----- MATERIAL FOR THIS TASK

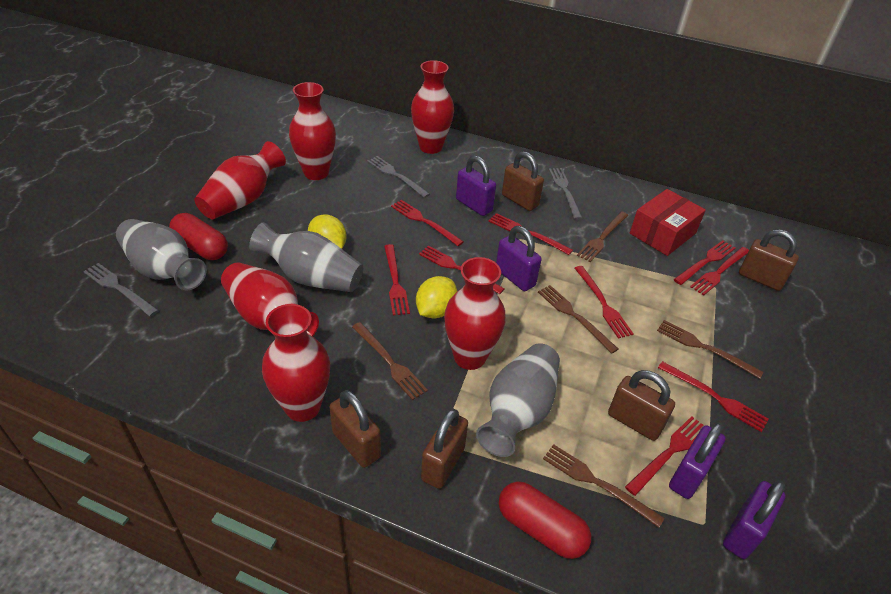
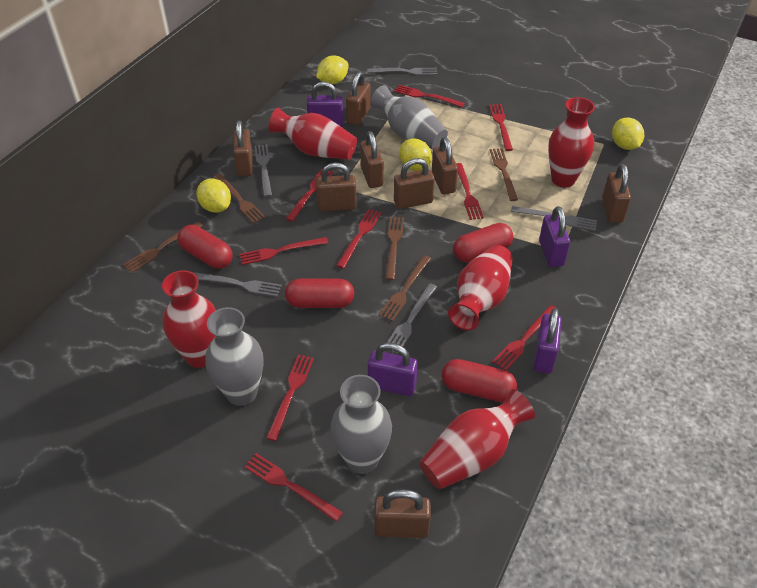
brown padlock: 5 -> 8
grey fork: 3 -> 5
red box: 1 -> 0
red capsule: 2 -> 4
red vase: 6 -> 5
yellow lemon: 2 -> 4

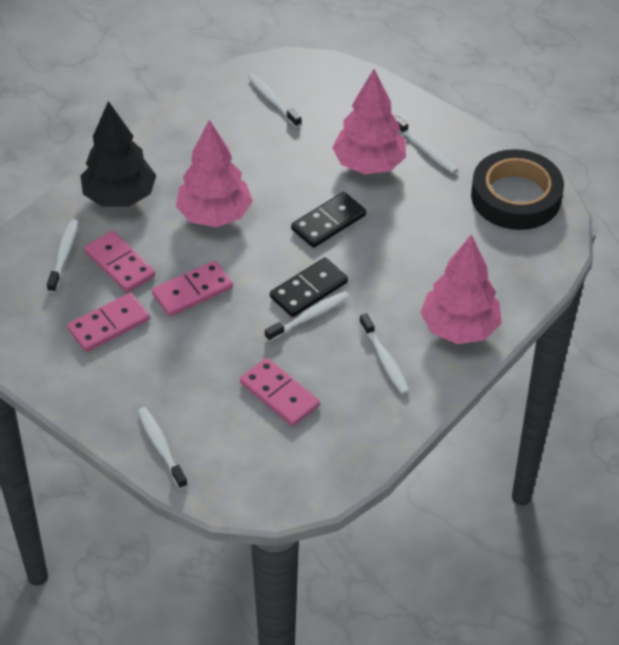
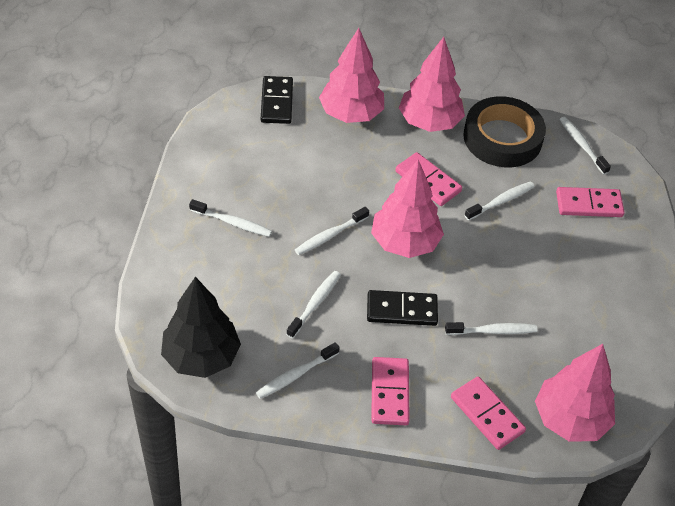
pink tree: 3 -> 4
white toothbrush: 6 -> 7

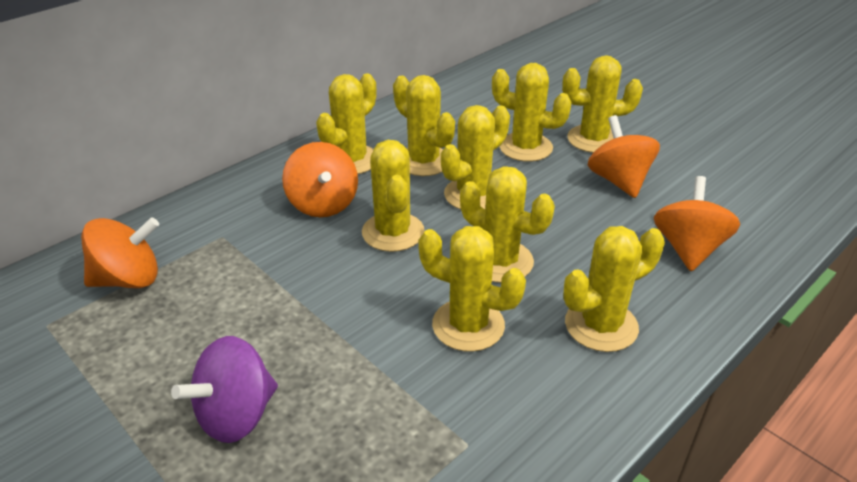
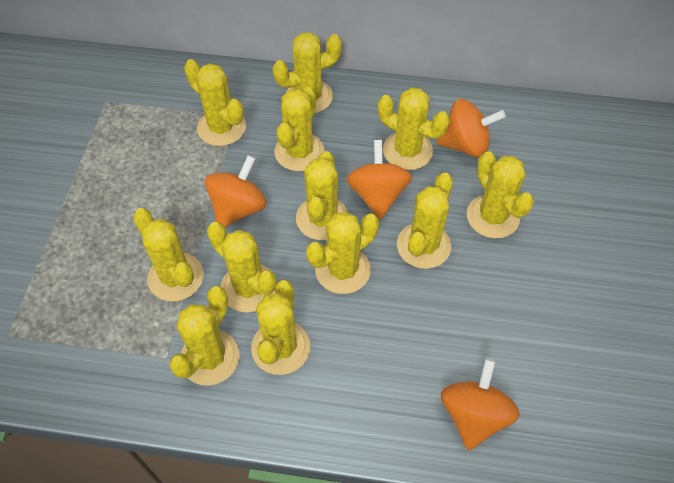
purple spinning top: 1 -> 0
yellow cactus: 9 -> 12

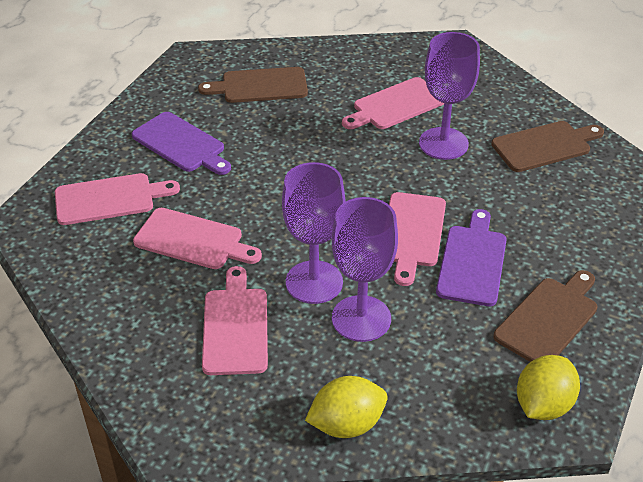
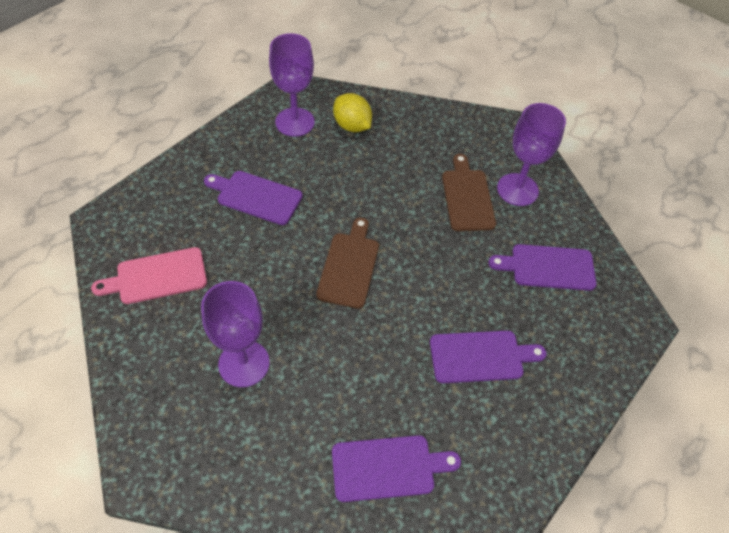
brown cutting board: 3 -> 2
pink cutting board: 5 -> 1
purple cutting board: 2 -> 4
yellow lemon: 2 -> 1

----------

Restate, word for word, each line from the one with "white toothbrush: 6 -> 7" to the end of the entries, both included, and keep every picture out.

RESPONSE TO THIS TASK »
white toothbrush: 6 -> 7

purple spinning top: 1 -> 0
yellow cactus: 9 -> 12

brown cutting board: 3 -> 2
pink cutting board: 5 -> 1
purple cutting board: 2 -> 4
yellow lemon: 2 -> 1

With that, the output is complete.